> [Data to process]
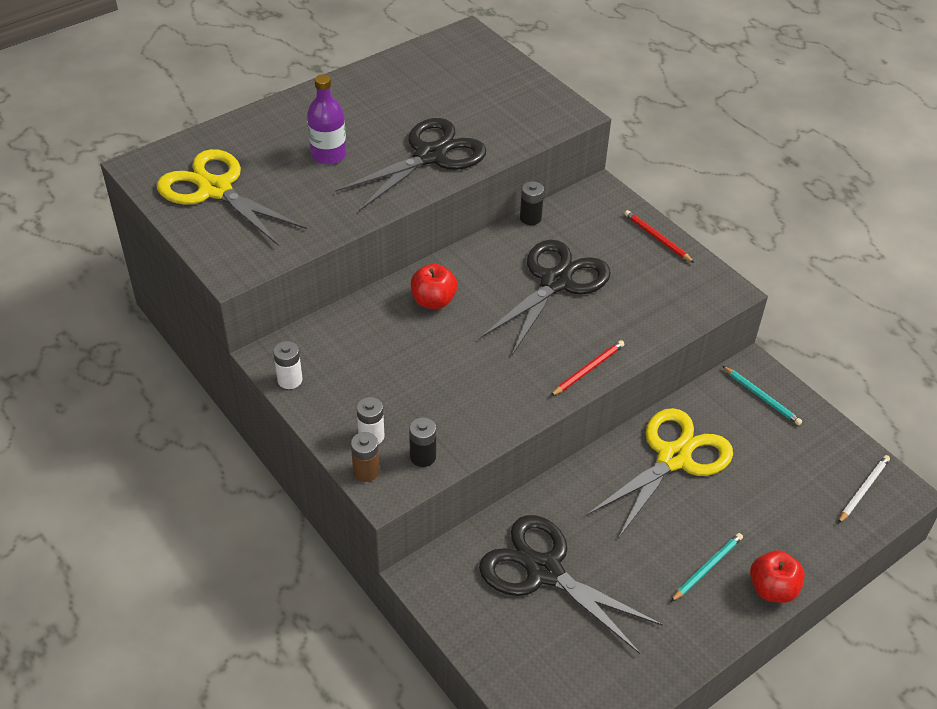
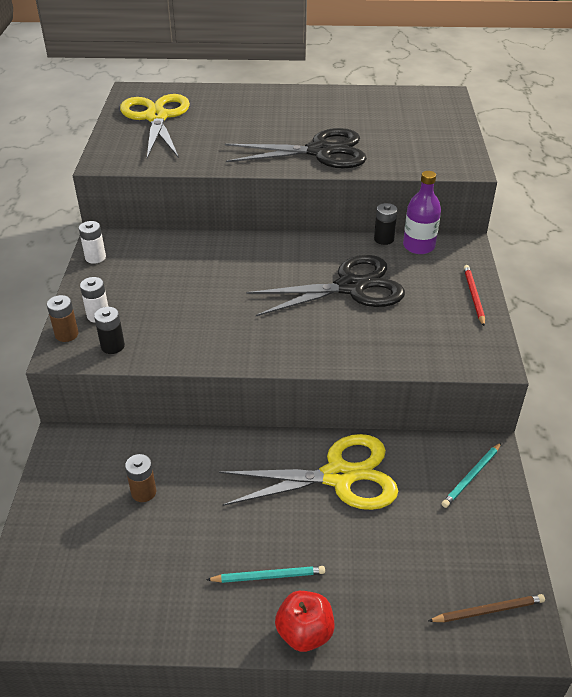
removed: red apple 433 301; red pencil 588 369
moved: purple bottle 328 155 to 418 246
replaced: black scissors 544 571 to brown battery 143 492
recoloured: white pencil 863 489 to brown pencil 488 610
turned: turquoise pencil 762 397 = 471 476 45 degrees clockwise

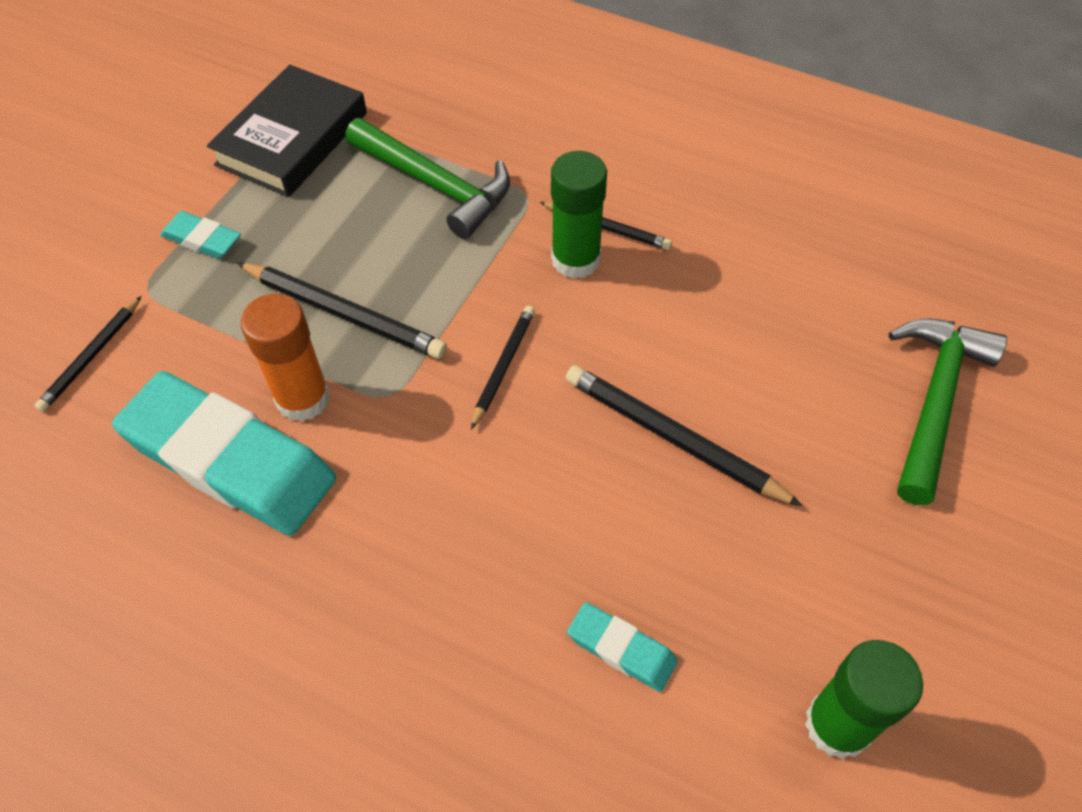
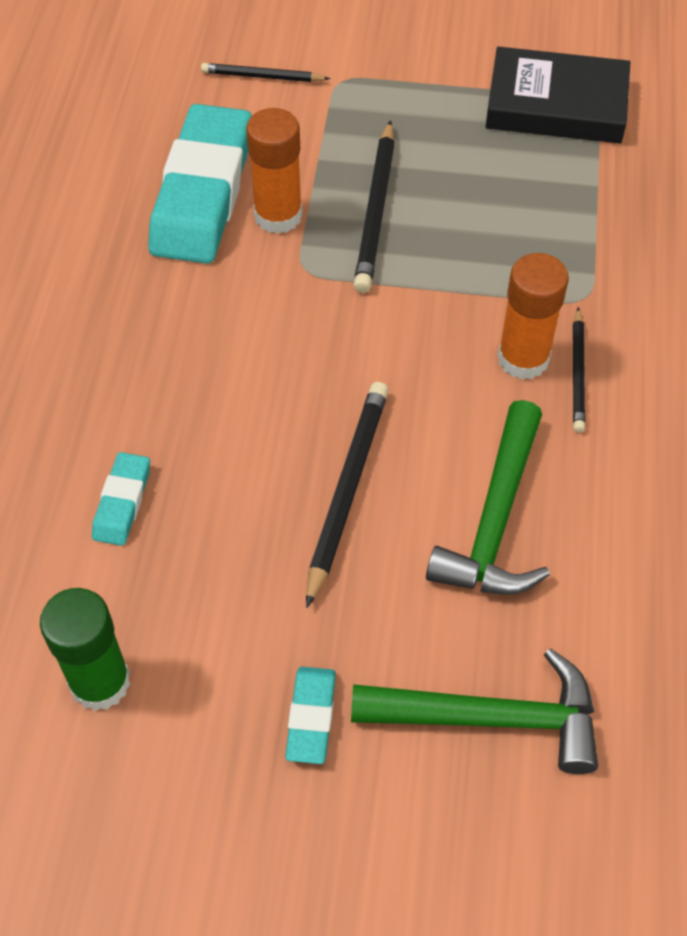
removed: black pencil 503 366
moved: turquoise eraser 202 239 to 311 717; green hammer 436 185 to 495 520
recoloured: green glue stick 576 259 to orange glue stick 523 358

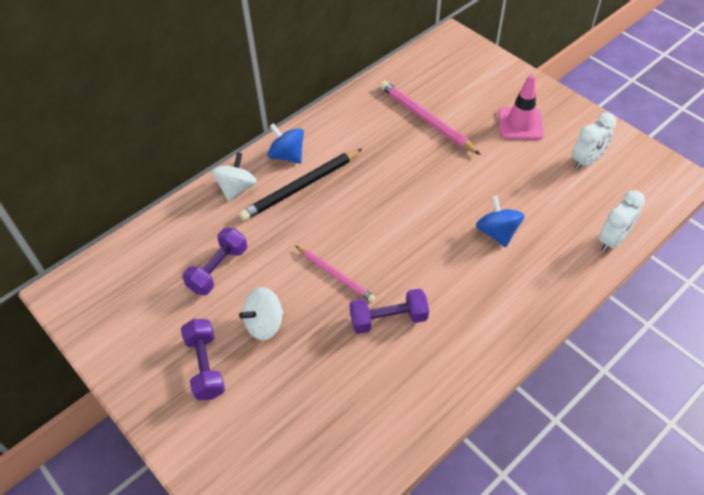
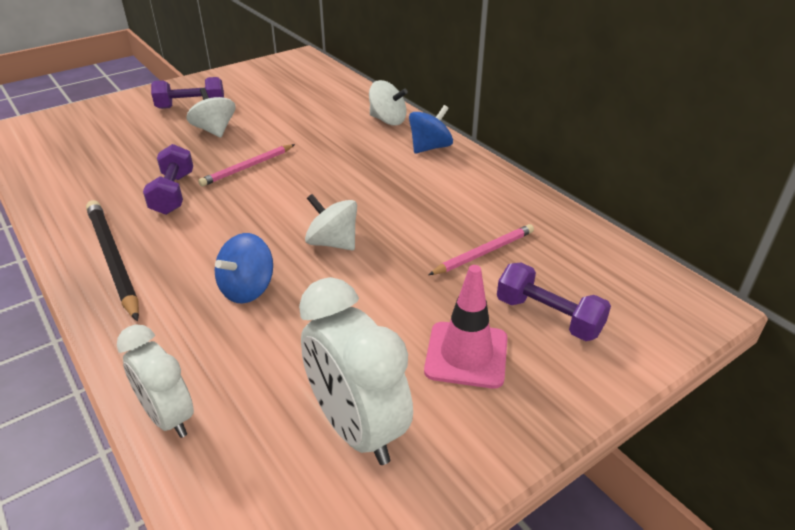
added: white spinning top 333 243
moved: purple dumbbell 218 269 to 548 317; black pencil 301 186 to 113 260
turned: blue spinning top 497 232 = 247 289 135 degrees clockwise
resized: pink pencil 426 119 = 484 253 x0.64; white clock 586 161 = 357 428 x1.53

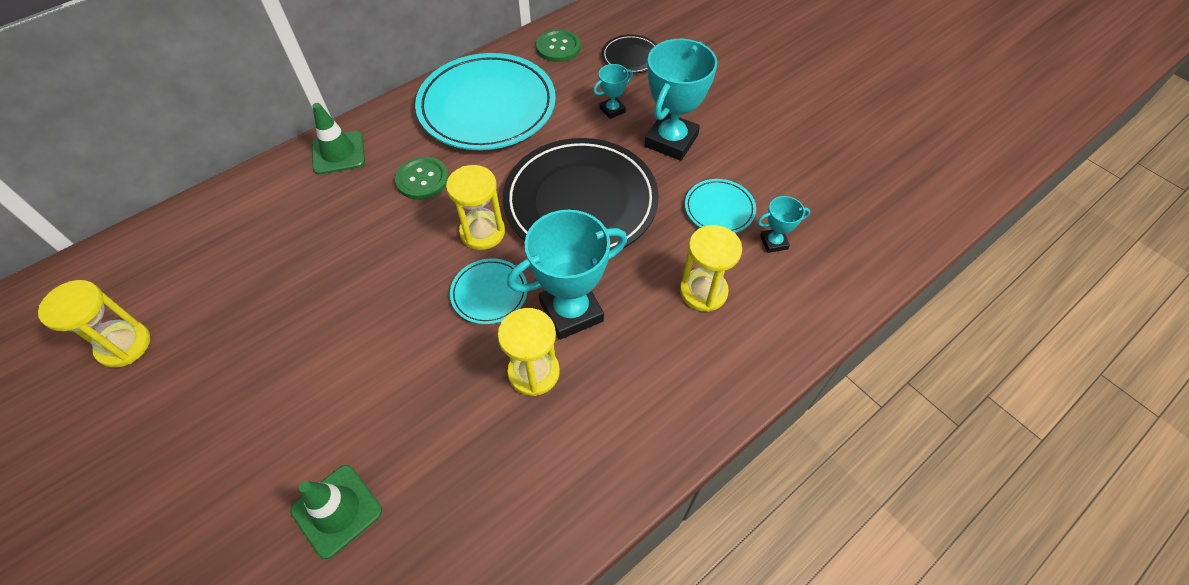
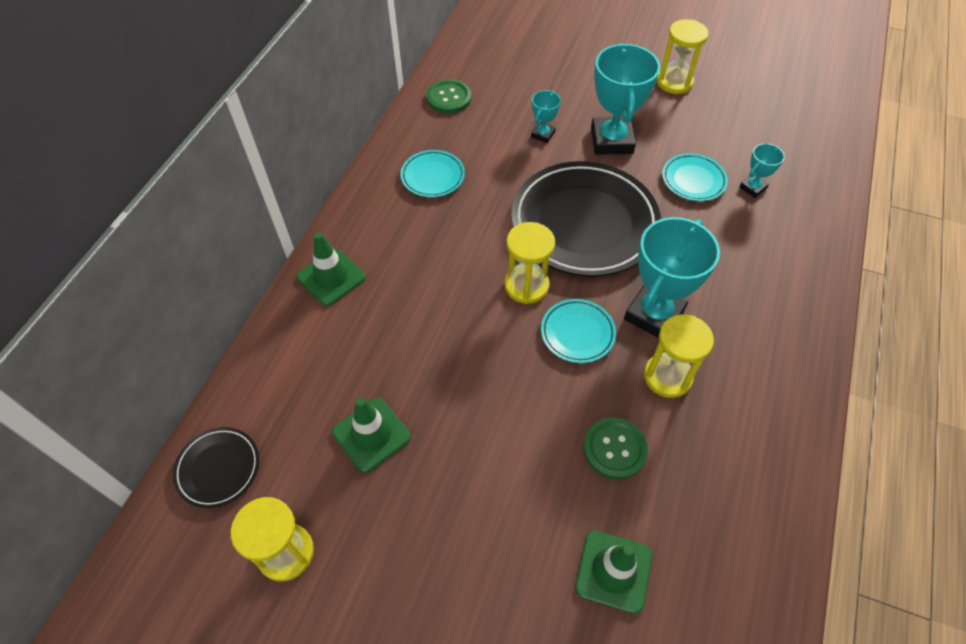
added: green traffic cone 371 434
moved: green button 422 179 to 614 449; black plate 631 57 to 218 468; yellow hourglass 703 291 to 674 82
resized: turquoise plate 487 107 = 433 176 x0.46

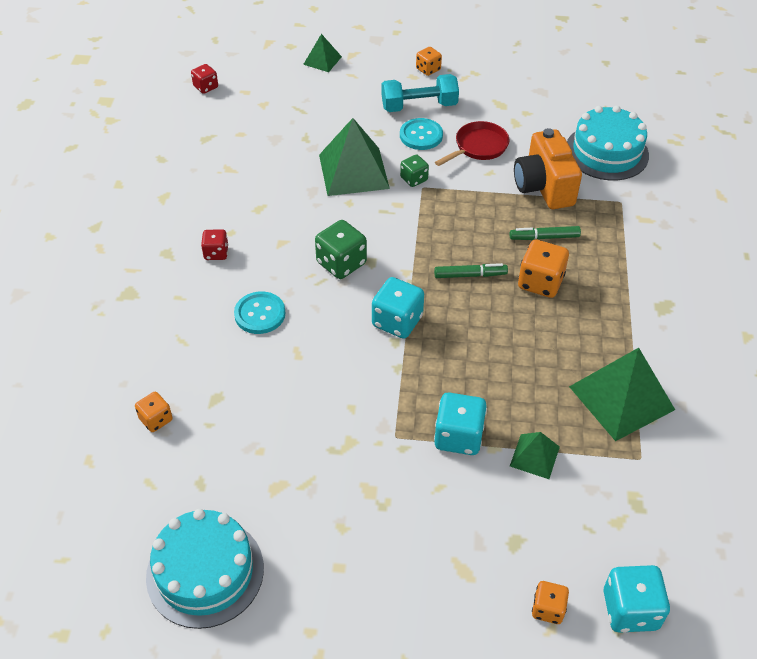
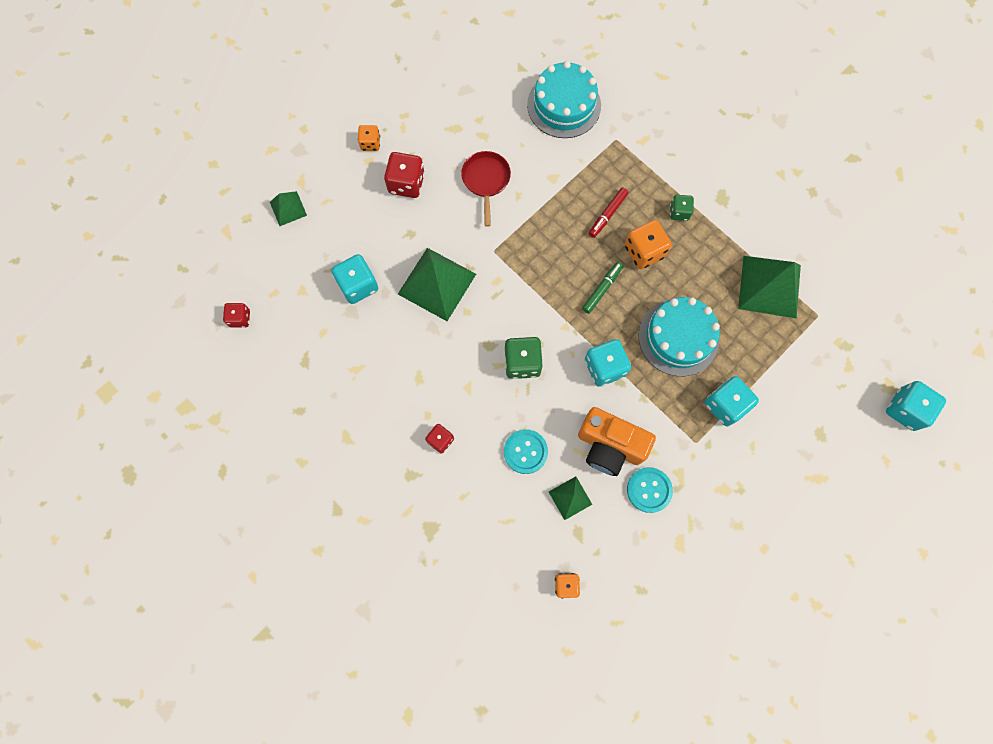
removed: orange dice 548 609
added: turquoise dice 358 285
moved: turquoise cake 205 572 to 678 337; turquoise button 421 135 to 649 490; green dice 414 179 to 679 212; green pyramid 534 456 to 570 498; orange camera 543 187 to 609 446
replaced: turquoise dumbbell 419 106 to red dice 406 183
recoloured: green marker 544 237 to red marker 607 214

> [What this task involves] The response is the exact set of lines from the one holding "moved: turquoise cake" through the last line of the material.

> [Answer to this task]
moved: turquoise cake 205 572 to 678 337; turquoise button 421 135 to 649 490; green dice 414 179 to 679 212; green pyramid 534 456 to 570 498; orange camera 543 187 to 609 446
replaced: turquoise dumbbell 419 106 to red dice 406 183
recoloured: green marker 544 237 to red marker 607 214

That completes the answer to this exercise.